RECORDS SHOWN START
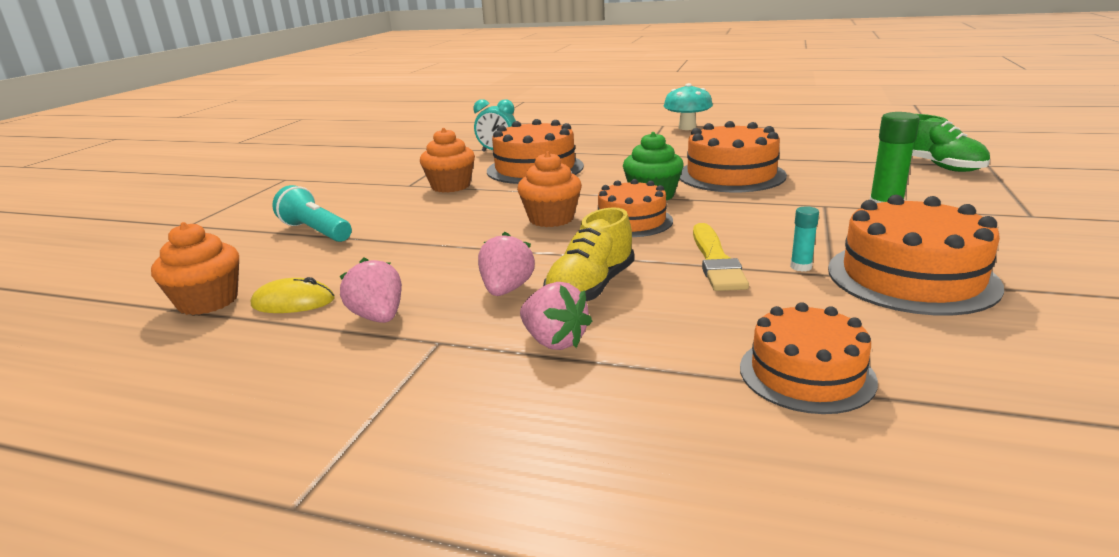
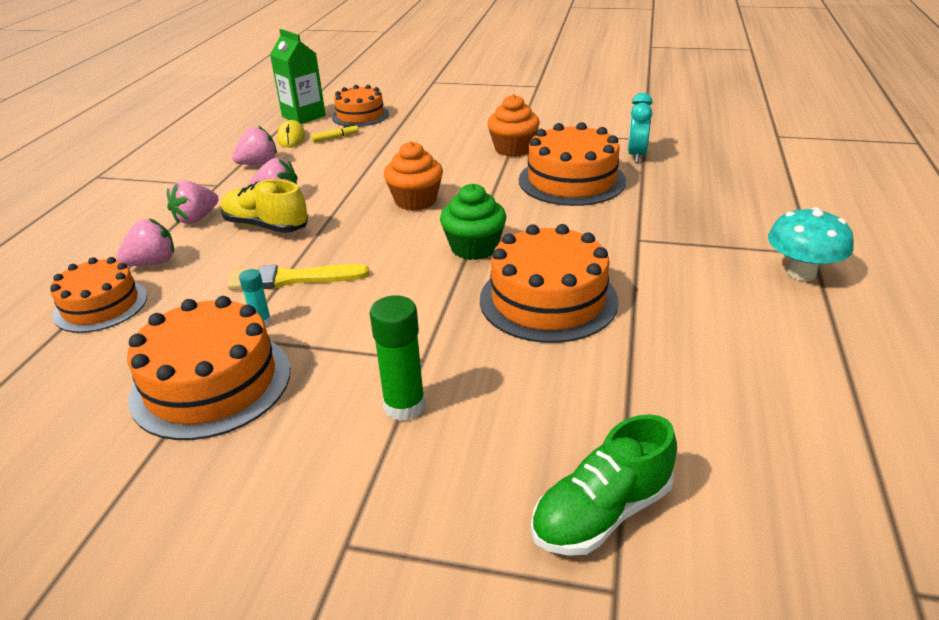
camera: 85 degrees right, 10 degrees up
(208, 301) = (303, 116): orange cupcake -> green carton
(315, 231) = (409, 120): turquoise flashlight -> none
(329, 270) = (335, 138): none -> yellow marker
(632, 221) = (399, 238): orange cake -> orange cake (360, 115)
(686, 354) = (153, 263): none -> pink strawberry

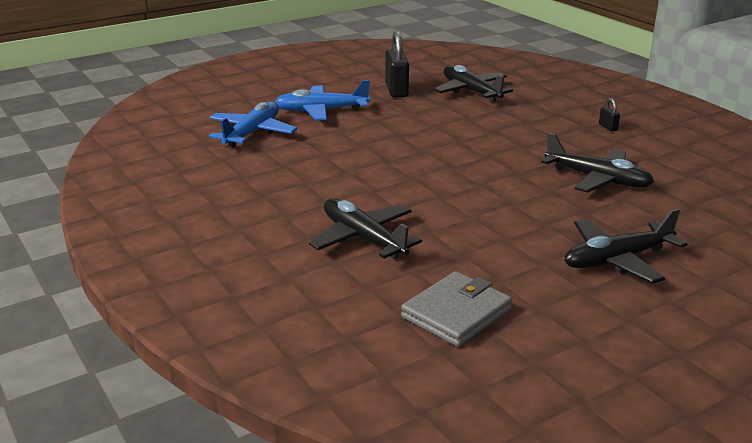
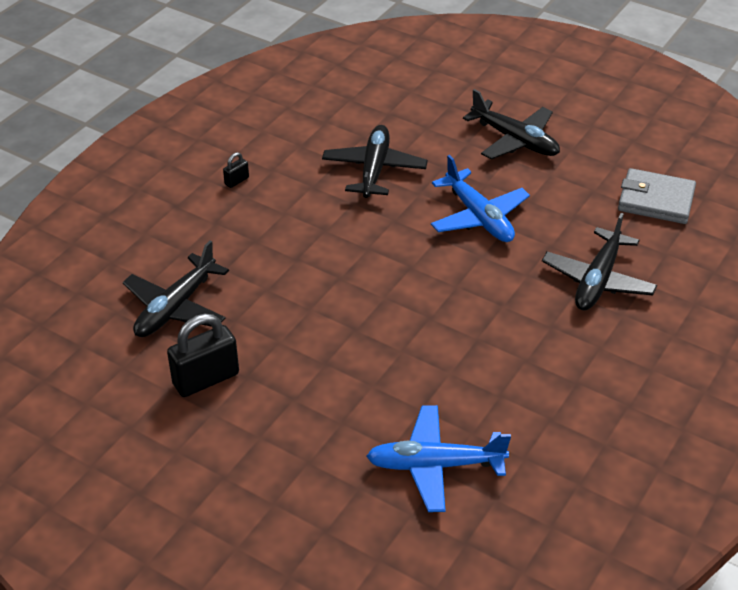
camera: 115 degrees left, 15 degrees up
(321, 111) = (323, 428): blue plane -> blue plane (479, 217)

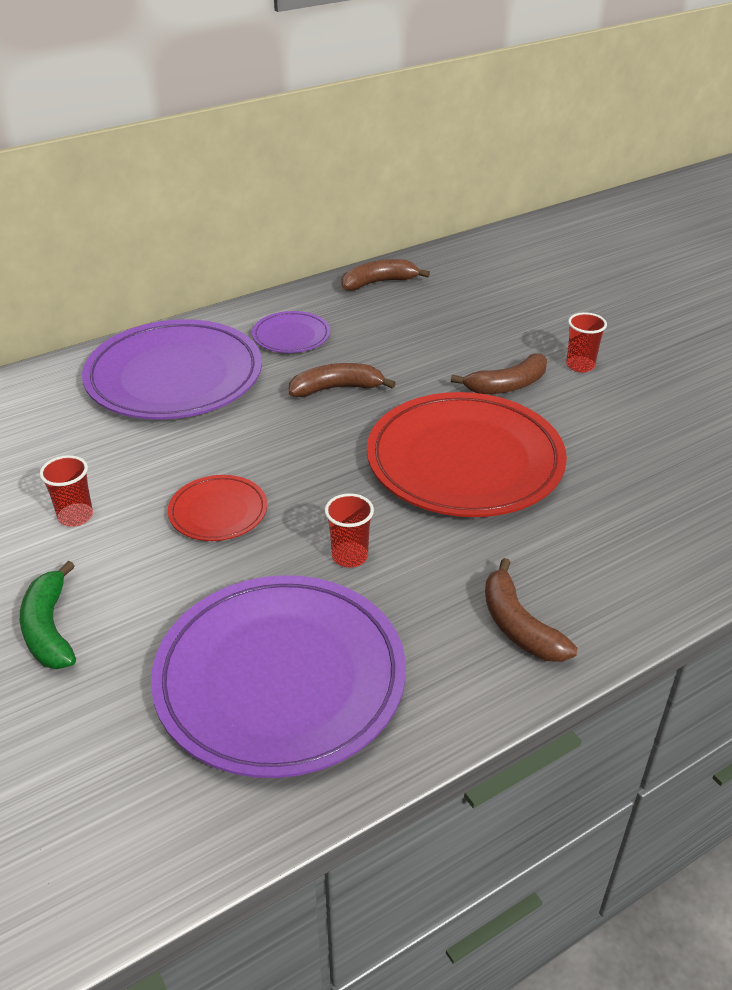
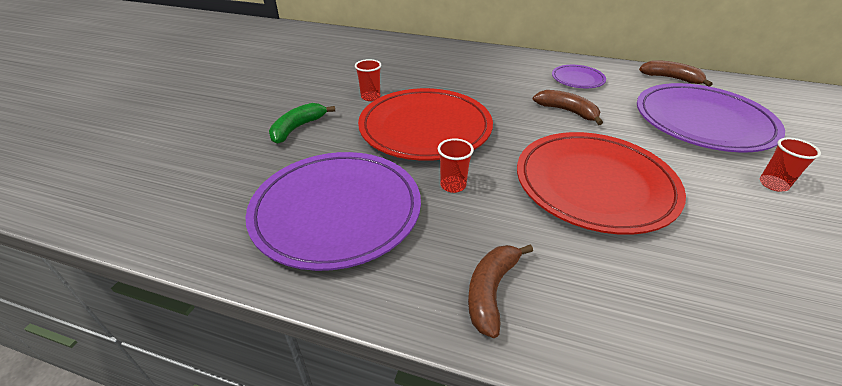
camera: 50 degrees right, 0 degrees up
(174, 376) = (492, 69): purple plate -> purple plate (702, 122)
(218, 512) = (425, 128): red plate -> red plate, size x2.12
(507, 385) = (689, 165): brown banana -> none

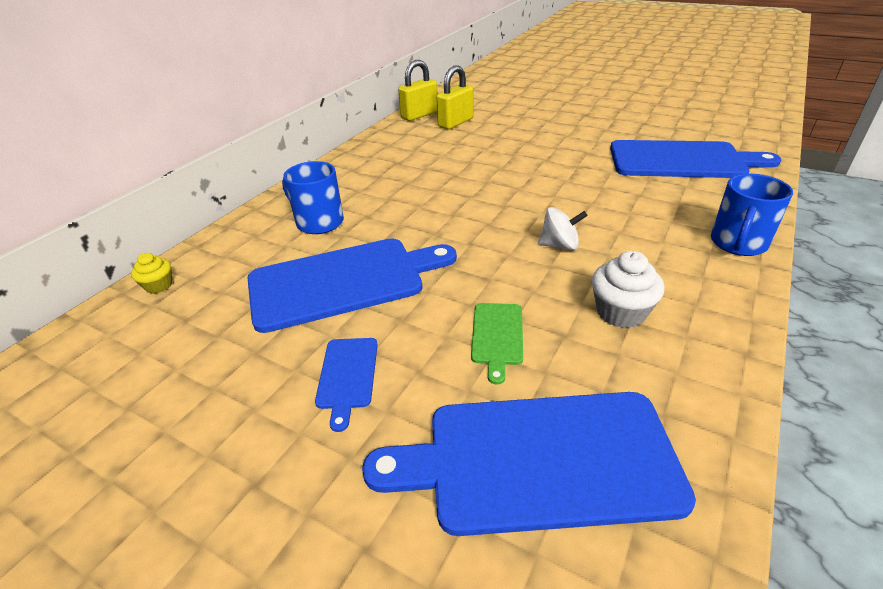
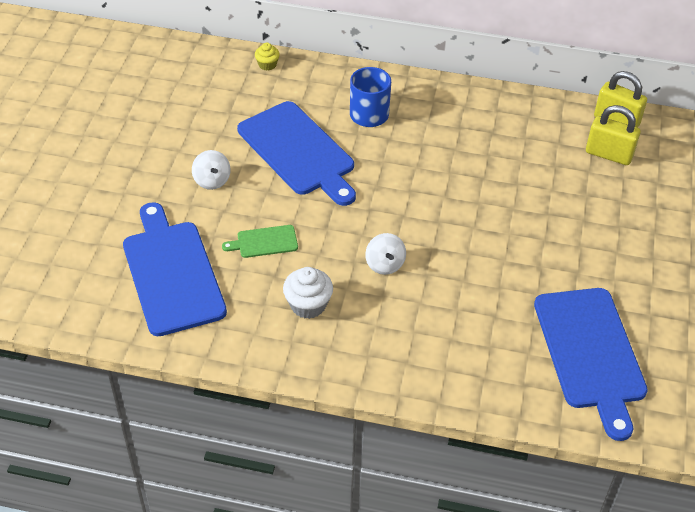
camera: 70 degrees right, 10 degrees up
(347, 375) = (212, 180): blue cutting board -> white spinning top
(738, 243) = (427, 383): blue mug -> none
RECORDS SHOWN END
● EXERCISE REQUIREMENTS: Leaving out any pictures, write the records above out exactly as they are.

● EXERCISE RESPONSE:
camera: 85 degrees right, 10 degrees up
(208, 301) = (303, 116): orange cupcake -> green carton
(315, 231) = (409, 120): turquoise flashlight -> none
(329, 270) = (335, 138): none -> yellow marker
(632, 221) = (399, 238): orange cake -> orange cake (360, 115)
(686, 354) = (153, 263): none -> pink strawberry

camera: 115 degrees left, 15 degrees up
(321, 111) = (323, 428): blue plane -> blue plane (479, 217)

camera: 50 degrees right, 0 degrees up
(174, 376) = (492, 69): purple plate -> purple plate (702, 122)
(218, 512) = (425, 128): red plate -> red plate, size x2.12
(507, 385) = (689, 165): brown banana -> none

camera: 70 degrees right, 10 degrees up
(347, 375) = (212, 180): blue cutting board -> white spinning top
(738, 243) = (427, 383): blue mug -> none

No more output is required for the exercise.